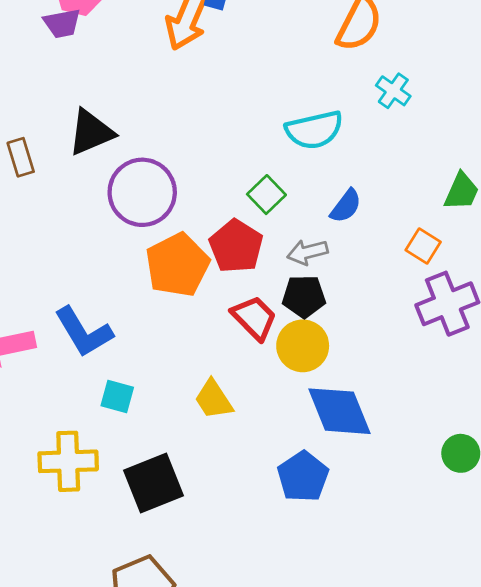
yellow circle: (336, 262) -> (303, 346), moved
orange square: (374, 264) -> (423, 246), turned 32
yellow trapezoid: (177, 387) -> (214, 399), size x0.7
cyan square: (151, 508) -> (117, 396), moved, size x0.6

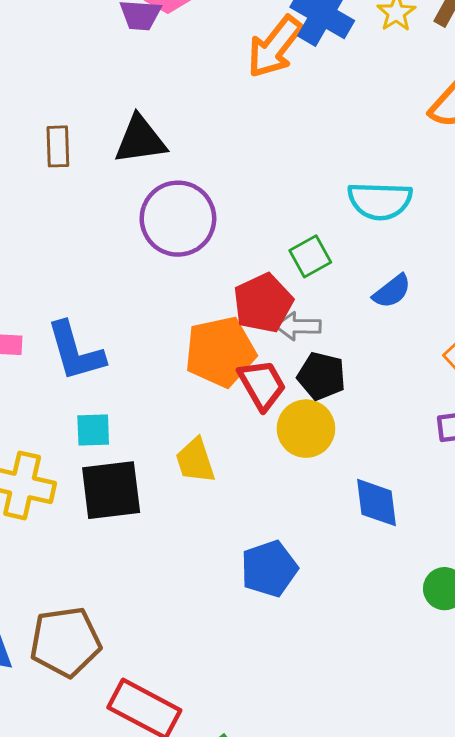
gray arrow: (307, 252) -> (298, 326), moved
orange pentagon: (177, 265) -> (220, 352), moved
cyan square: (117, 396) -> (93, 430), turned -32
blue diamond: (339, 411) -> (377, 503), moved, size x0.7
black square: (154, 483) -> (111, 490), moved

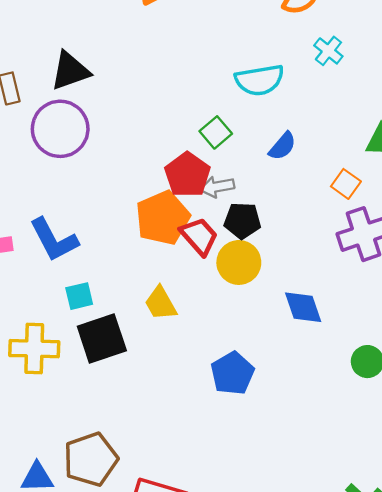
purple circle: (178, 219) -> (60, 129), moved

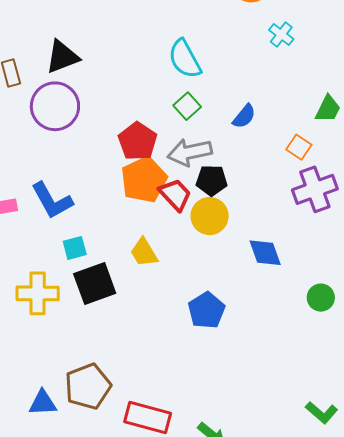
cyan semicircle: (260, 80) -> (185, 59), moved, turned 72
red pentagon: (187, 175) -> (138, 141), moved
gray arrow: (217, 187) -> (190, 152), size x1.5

- Problem requirements -
Print all records verbatim, excluding pictures.

- Answer for the task -
yellow circle: (336, 262) -> (303, 346), moved
orange square: (374, 264) -> (423, 246), turned 32
yellow trapezoid: (177, 387) -> (214, 399), size x0.7
cyan square: (151, 508) -> (117, 396), moved, size x0.6

gray arrow: (307, 252) -> (298, 326), moved
orange pentagon: (177, 265) -> (220, 352), moved
cyan square: (117, 396) -> (93, 430), turned -32
blue diamond: (339, 411) -> (377, 503), moved, size x0.7
black square: (154, 483) -> (111, 490), moved

purple circle: (178, 219) -> (60, 129), moved

cyan semicircle: (260, 80) -> (185, 59), moved, turned 72
red pentagon: (187, 175) -> (138, 141), moved
gray arrow: (217, 187) -> (190, 152), size x1.5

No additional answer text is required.